* _Problem statement_: Any picture in the material should be left out, while all other lines are copied exactly.

[[ Records shown open ]]

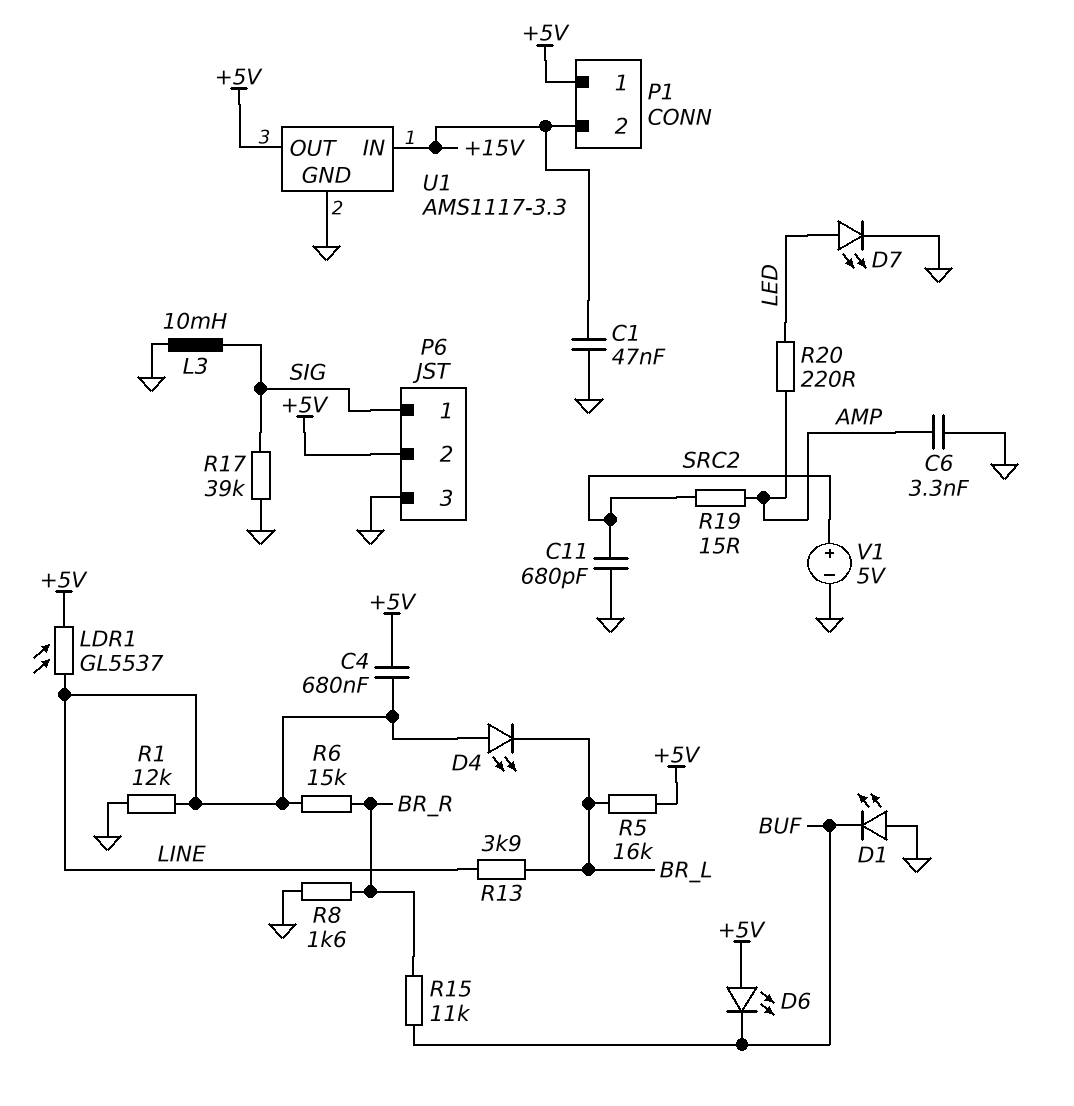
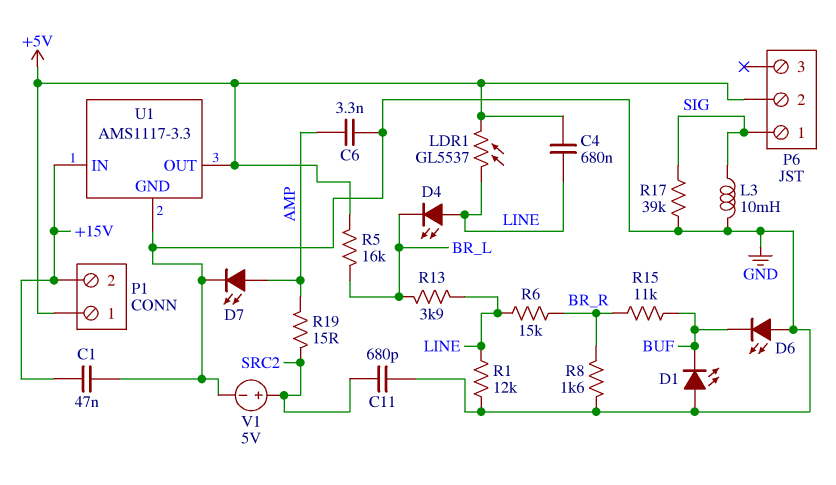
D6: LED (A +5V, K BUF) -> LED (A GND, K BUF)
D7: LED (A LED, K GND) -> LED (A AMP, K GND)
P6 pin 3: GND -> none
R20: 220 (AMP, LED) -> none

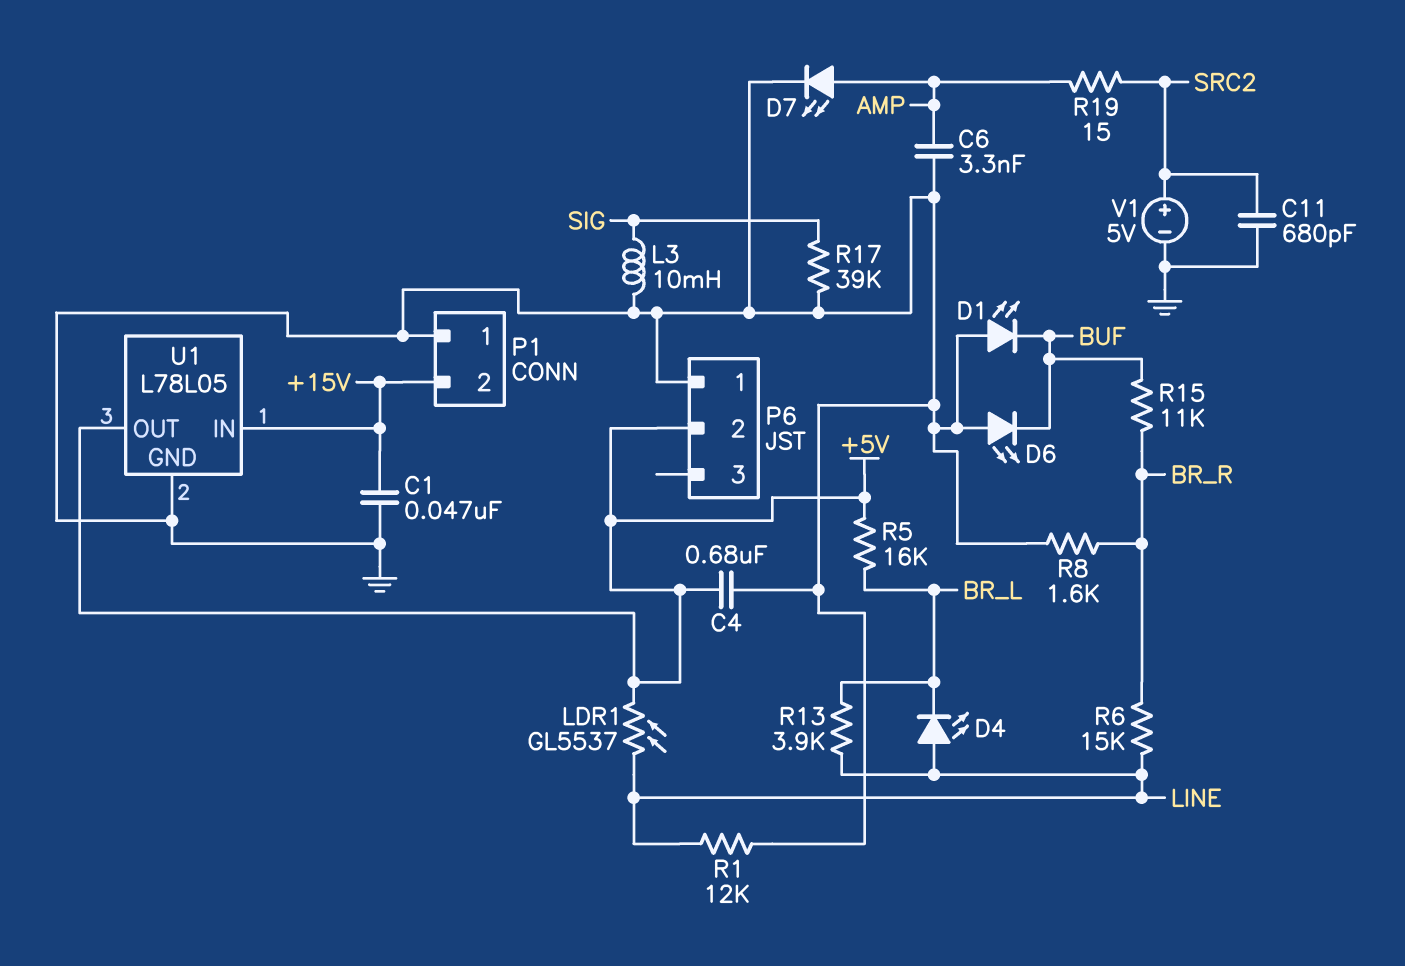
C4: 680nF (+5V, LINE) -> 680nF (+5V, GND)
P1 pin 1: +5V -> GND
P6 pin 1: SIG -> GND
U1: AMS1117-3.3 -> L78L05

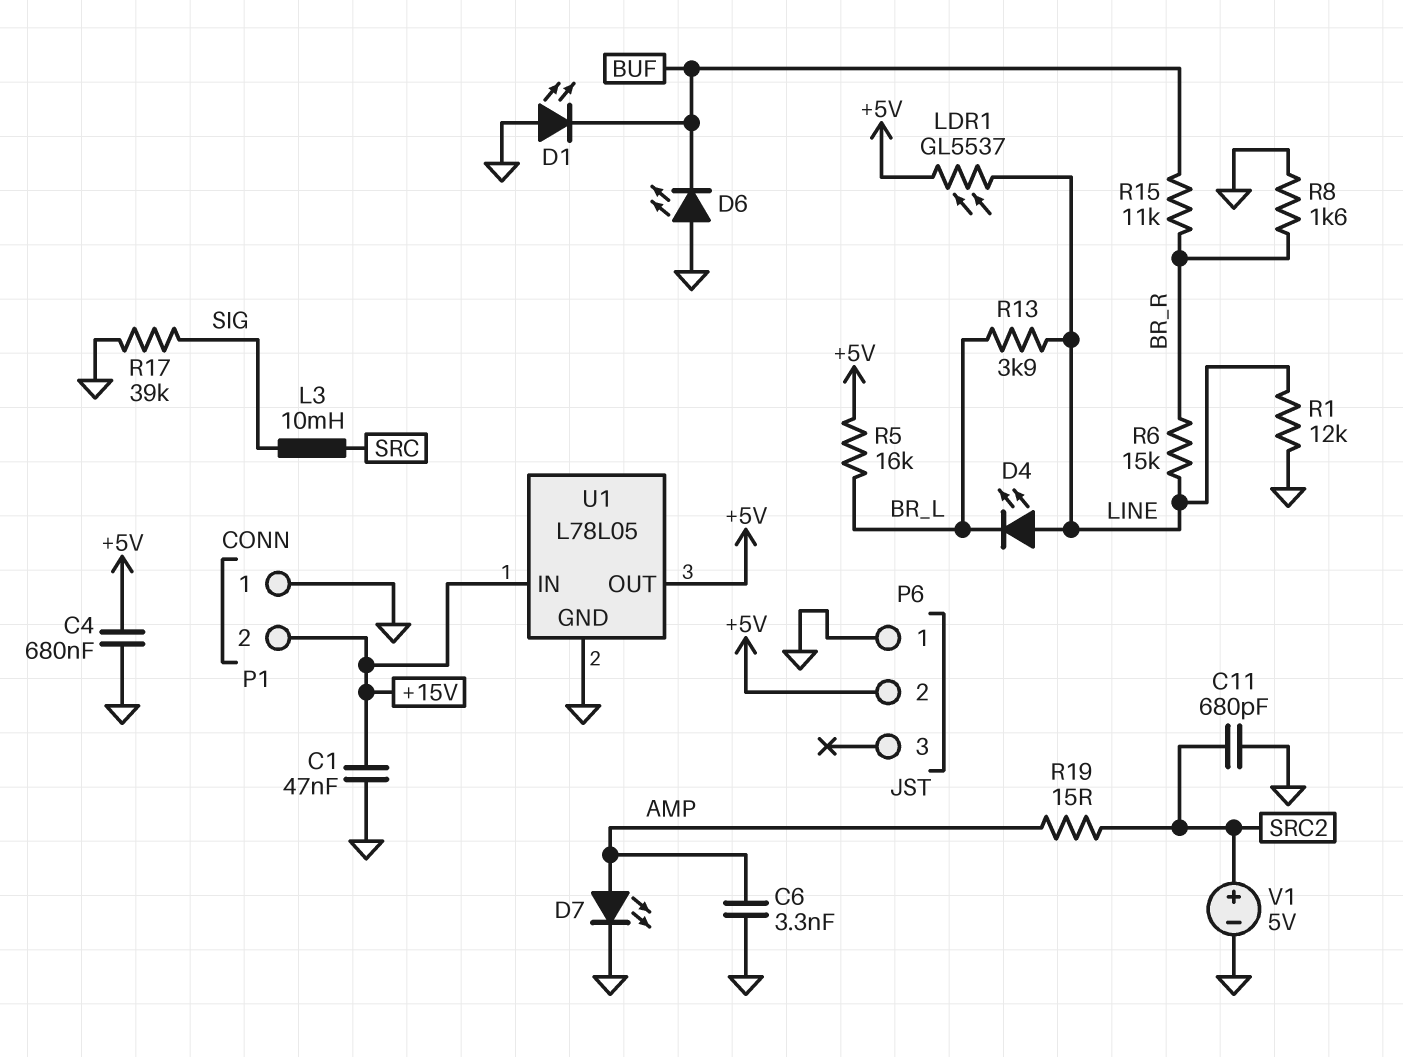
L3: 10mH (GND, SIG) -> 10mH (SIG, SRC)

[[ Records shown closed ]]

* _Solved problem_:
D6: LED (A +5V, K BUF) -> LED (A GND, K BUF)
D7: LED (A LED, K GND) -> LED (A AMP, K GND)
P6 pin 3: GND -> none
R20: 220 (AMP, LED) -> none

C4: 680nF (+5V, LINE) -> 680nF (+5V, GND)
P1 pin 1: +5V -> GND
P6 pin 1: SIG -> GND
U1: AMS1117-3.3 -> L78L05

L3: 10mH (GND, SIG) -> 10mH (SIG, SRC)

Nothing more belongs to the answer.